**EXERCISE:** Filter the records down to the lines that hold the word "bulb", and copy each of those lines.

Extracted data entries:

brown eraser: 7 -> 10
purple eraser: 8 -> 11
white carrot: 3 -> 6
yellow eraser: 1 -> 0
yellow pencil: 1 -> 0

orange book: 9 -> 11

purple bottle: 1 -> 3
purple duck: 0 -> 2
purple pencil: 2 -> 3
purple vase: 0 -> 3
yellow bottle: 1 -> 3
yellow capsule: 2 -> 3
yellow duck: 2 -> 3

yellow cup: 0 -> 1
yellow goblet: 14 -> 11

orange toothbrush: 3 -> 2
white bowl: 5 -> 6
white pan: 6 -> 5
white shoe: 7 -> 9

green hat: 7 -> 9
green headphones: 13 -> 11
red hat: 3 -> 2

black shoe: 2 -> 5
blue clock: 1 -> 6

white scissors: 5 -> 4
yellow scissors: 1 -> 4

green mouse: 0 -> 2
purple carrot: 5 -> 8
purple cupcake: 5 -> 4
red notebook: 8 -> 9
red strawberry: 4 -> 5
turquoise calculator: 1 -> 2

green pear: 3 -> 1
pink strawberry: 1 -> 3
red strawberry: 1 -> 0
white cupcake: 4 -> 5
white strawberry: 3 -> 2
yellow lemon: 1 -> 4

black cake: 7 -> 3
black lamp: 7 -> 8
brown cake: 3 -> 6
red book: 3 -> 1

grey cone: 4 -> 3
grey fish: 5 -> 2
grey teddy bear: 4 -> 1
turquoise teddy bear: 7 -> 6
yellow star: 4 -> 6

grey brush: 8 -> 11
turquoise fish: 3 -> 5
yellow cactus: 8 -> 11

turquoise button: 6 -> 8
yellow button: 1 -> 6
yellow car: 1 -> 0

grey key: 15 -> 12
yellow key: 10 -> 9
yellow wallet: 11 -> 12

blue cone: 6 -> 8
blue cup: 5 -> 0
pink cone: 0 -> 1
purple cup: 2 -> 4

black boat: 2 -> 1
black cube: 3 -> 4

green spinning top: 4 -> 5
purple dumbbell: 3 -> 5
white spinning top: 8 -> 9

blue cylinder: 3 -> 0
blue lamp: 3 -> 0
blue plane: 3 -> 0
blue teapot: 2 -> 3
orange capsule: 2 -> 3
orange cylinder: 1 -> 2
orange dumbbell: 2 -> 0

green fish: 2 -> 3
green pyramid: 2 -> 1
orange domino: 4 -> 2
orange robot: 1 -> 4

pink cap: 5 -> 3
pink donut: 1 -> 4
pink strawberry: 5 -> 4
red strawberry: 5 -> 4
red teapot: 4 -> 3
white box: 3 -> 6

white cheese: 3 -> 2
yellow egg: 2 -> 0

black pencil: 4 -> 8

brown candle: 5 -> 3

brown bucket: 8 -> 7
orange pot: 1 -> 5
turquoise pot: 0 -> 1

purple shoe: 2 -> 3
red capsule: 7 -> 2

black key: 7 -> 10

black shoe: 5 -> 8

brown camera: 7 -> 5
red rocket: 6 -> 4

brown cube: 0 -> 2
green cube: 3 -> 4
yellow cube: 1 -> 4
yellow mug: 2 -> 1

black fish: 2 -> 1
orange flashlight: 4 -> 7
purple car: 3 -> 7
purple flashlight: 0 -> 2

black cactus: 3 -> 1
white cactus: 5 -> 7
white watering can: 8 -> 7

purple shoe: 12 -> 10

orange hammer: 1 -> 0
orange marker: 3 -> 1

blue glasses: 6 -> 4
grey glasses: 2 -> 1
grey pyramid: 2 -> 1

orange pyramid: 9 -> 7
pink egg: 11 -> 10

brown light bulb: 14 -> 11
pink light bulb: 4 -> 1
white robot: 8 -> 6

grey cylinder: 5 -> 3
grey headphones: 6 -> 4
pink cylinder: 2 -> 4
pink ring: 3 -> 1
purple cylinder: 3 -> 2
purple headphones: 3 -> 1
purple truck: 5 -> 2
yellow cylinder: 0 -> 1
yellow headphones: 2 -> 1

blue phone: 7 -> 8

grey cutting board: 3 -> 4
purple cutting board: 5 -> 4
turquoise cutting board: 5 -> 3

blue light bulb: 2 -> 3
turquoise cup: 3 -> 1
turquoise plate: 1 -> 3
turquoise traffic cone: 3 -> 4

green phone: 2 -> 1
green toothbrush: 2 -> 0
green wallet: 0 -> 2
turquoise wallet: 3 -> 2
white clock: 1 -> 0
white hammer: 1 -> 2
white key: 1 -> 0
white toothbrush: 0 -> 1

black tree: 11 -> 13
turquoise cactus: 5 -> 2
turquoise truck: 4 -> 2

**FINAL ANSWER:**
brown light bulb: 14 -> 11
pink light bulb: 4 -> 1
blue light bulb: 2 -> 3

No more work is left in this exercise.